_PROBLEM REQUIREMENTS_:
Show me every line in the listing that has the word "pâtisserie".

=====

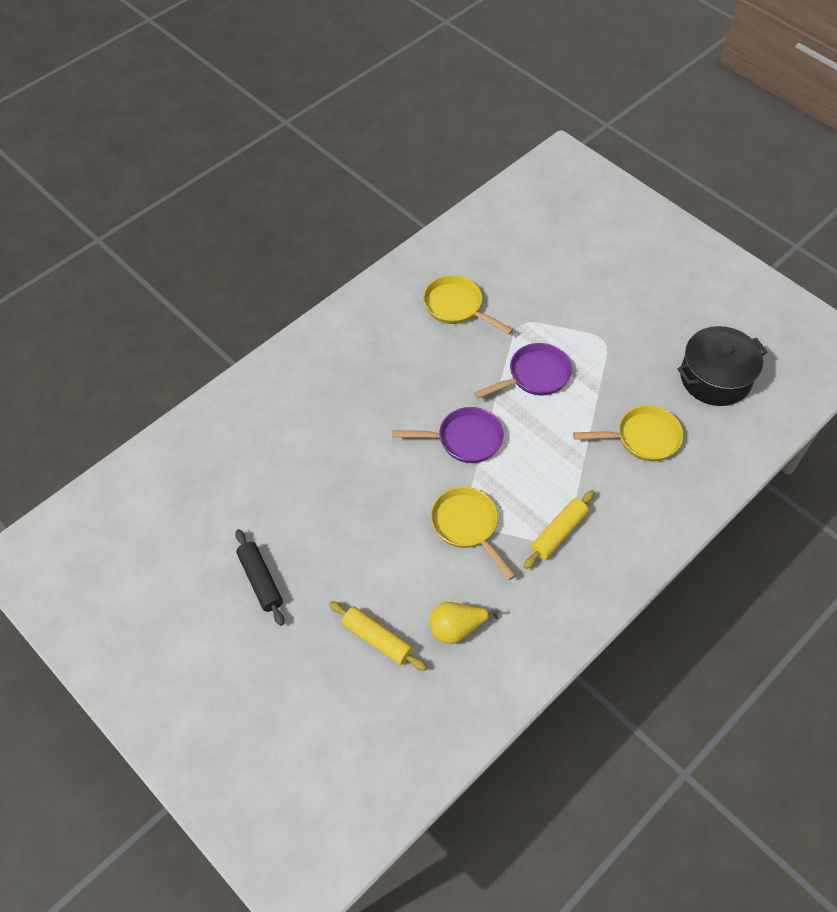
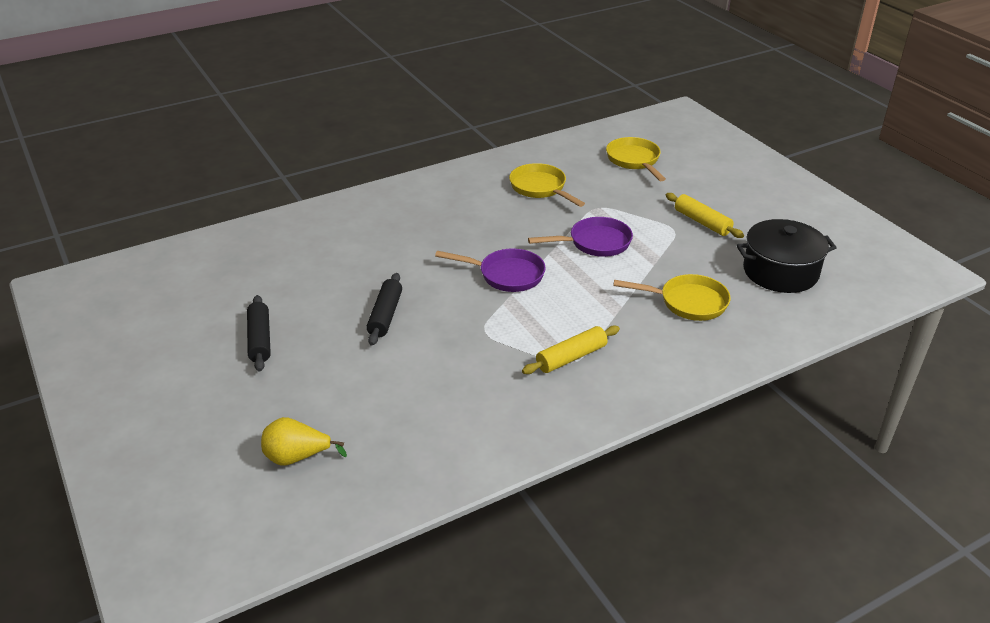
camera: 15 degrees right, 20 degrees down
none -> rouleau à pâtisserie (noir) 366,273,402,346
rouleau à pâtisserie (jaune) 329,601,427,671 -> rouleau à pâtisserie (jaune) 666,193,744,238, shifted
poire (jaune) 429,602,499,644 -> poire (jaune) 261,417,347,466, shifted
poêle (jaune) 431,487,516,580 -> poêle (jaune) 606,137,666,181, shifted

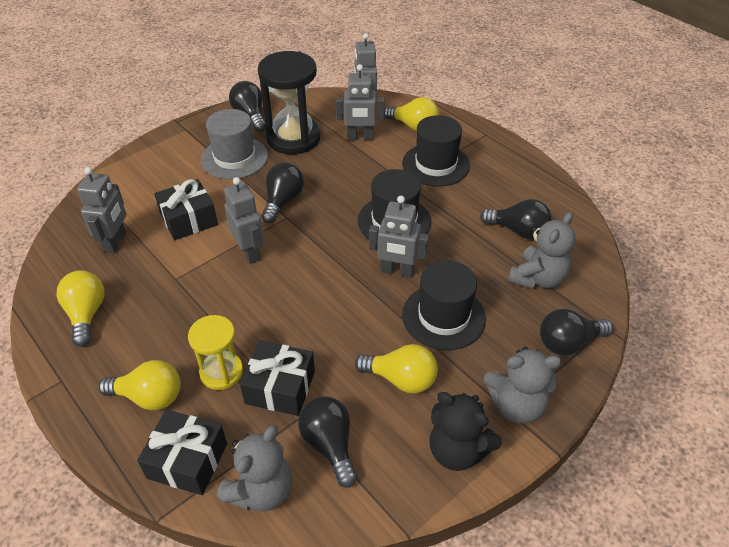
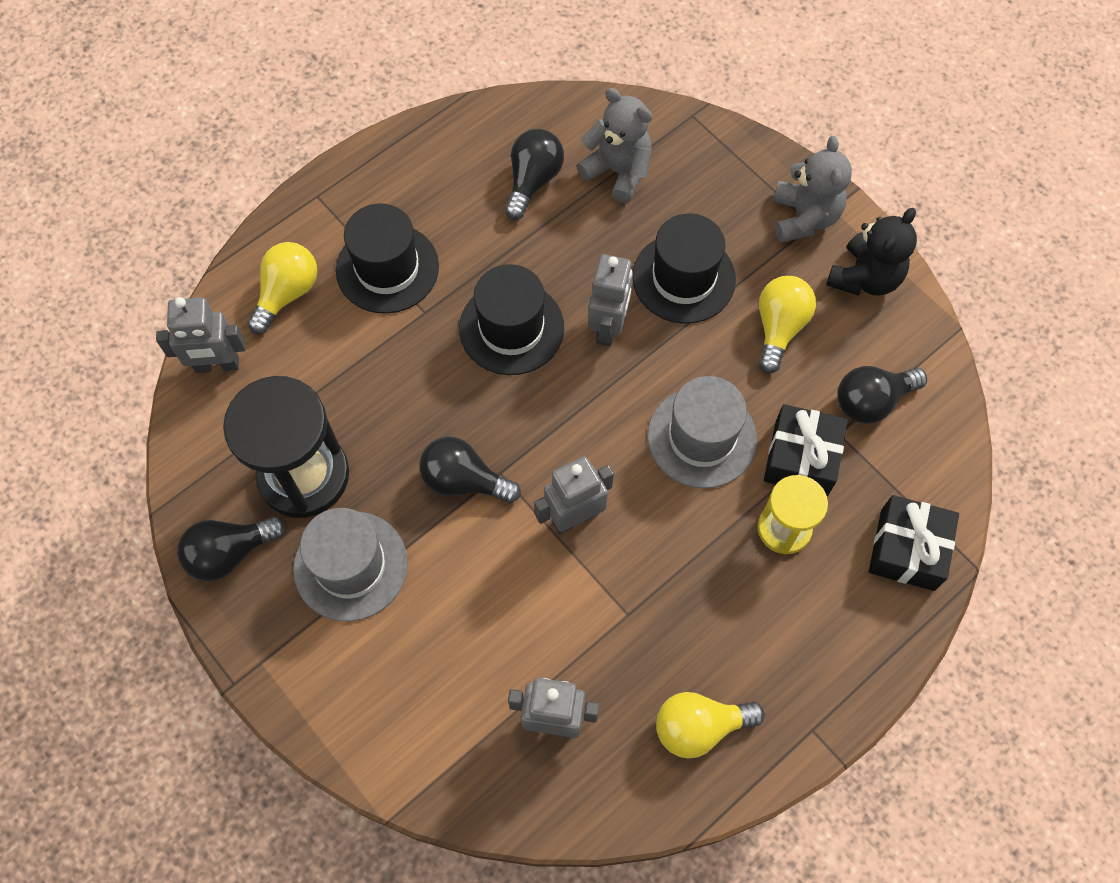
camera: 90 degrees left, 20 degrees up
ampoule (jaune) 99,360,181,410 -> none
cadeau (noir) 154,179,218,240 -> none
ours en peluche (gris) 217,425,292,511 -> none
robot (gris) 336,64,385,140 -> none
ampoule (noir) 540,309,613,356 -> none
none -> chapeau (gris) 647,376,757,488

=====

_ANSWER TO THIS PROBLEM_:
none -> rouleau à pâtisserie (noir) 366,273,402,346
rouleau à pâtisserie (jaune) 329,601,427,671 -> rouleau à pâtisserie (jaune) 666,193,744,238, shifted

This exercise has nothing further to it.